▶ INSTRUCTIONS TO FOLLOW
Reproduce the records below exactly from their first line through the line containing "The caja (verde)", omitting all pictures.

Start of MATERIAL PROVIDED

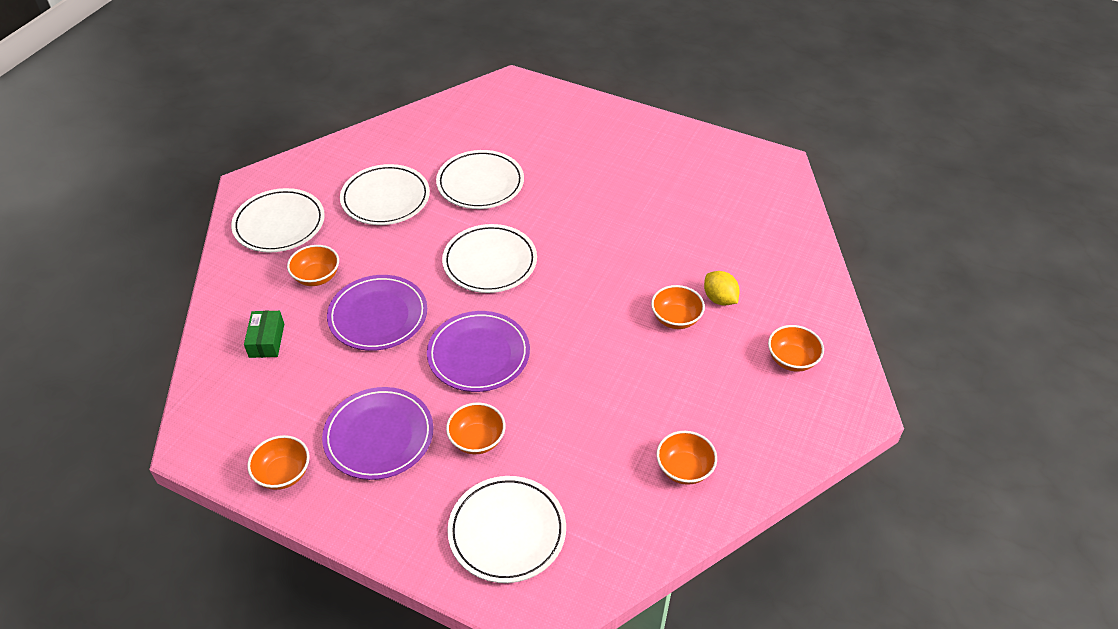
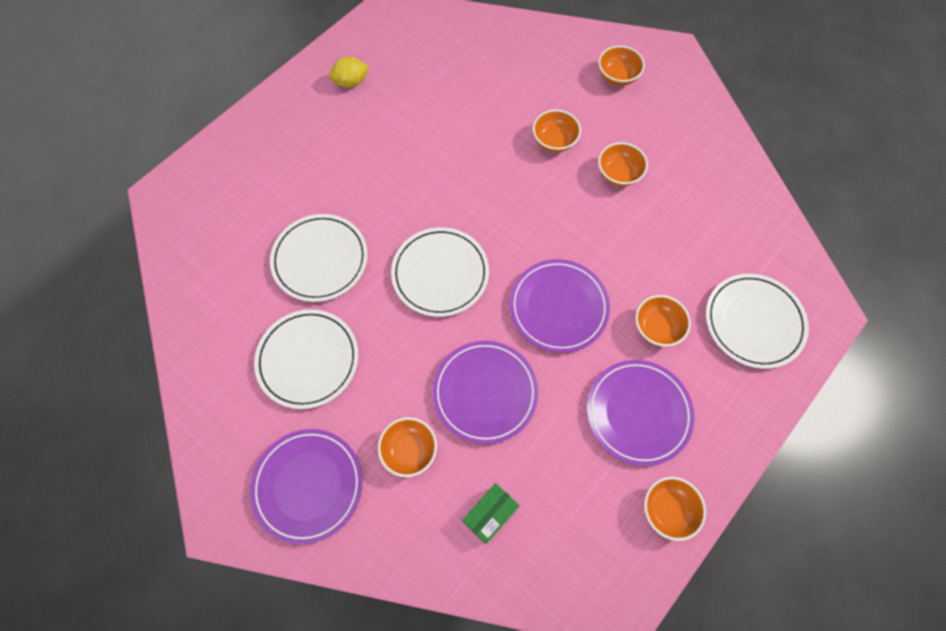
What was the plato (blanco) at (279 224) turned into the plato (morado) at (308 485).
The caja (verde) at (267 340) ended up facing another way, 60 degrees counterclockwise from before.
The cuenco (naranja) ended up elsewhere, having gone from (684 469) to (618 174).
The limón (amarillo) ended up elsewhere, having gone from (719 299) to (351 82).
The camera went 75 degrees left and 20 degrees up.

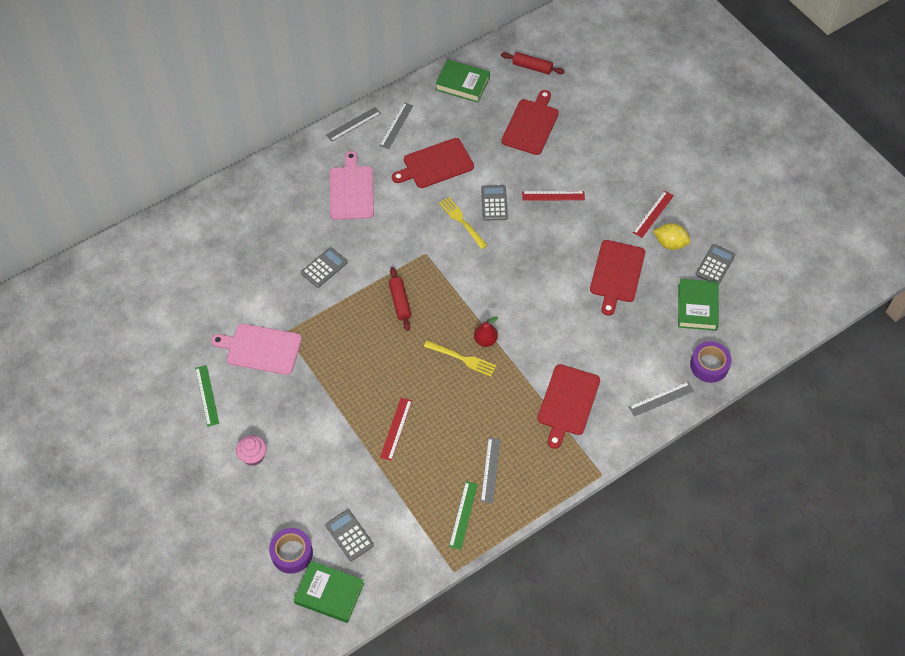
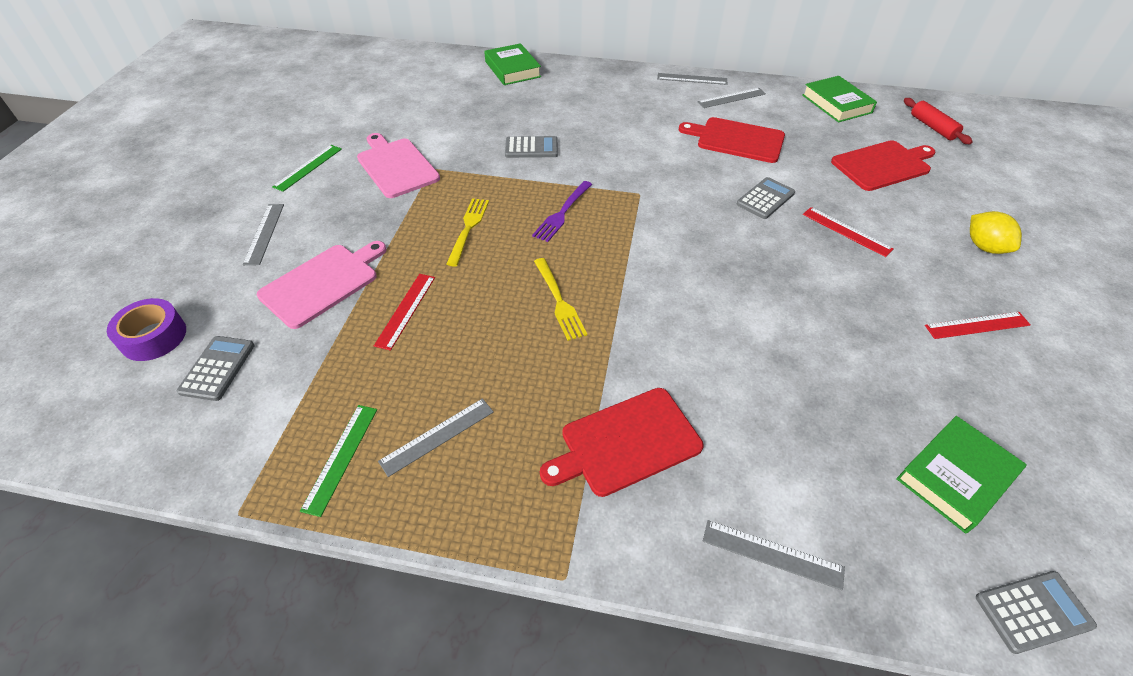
Where the magdalena (rosa) stood at (253 456), the regla (gris) came to stand at (264 233).
The libro (verde) ended up elsewhere, having gone from (329 593) to (512 69).
The tabla de cortar (rosa) ended up elsewhere, having gone from (351 190) to (322 283).
The regla (rojo) at (396 429) ended up facing another way, 45 degrees counterclockwise from before.
Where the rodillo (rojo) stood at (400 302), the tenedor (morado) came to stand at (562 213).
The tenedor (amarillo) ended up elsewhere, having gone from (462 221) to (468 228).
The regla (verde) at (463 515) ended up facing another way, 45 degrees counterclockwise from before.
The second view lost the pera (rojo) at (485 340).
The second view lost the tabla de cortar (rojo) at (617 274).
The limón (amarillo) ended up elsewhere, having gone from (670 243) to (984 247).
The second view lost the cinta adhesiva (morado) at (709 365).
The calculadora (gris) ended up elsewhere, having gone from (715 265) to (1033 612).
The camera went 45 degrees right and 10 degrees down.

End of MATERIAL PROVIDED

▶ RESPONSE
What was the plato (blanco) at (279 224) turned into the plato (morado) at (308 485).
The caja (verde) at (267 340) ended up facing another way, 60 degrees counterclockwise from before.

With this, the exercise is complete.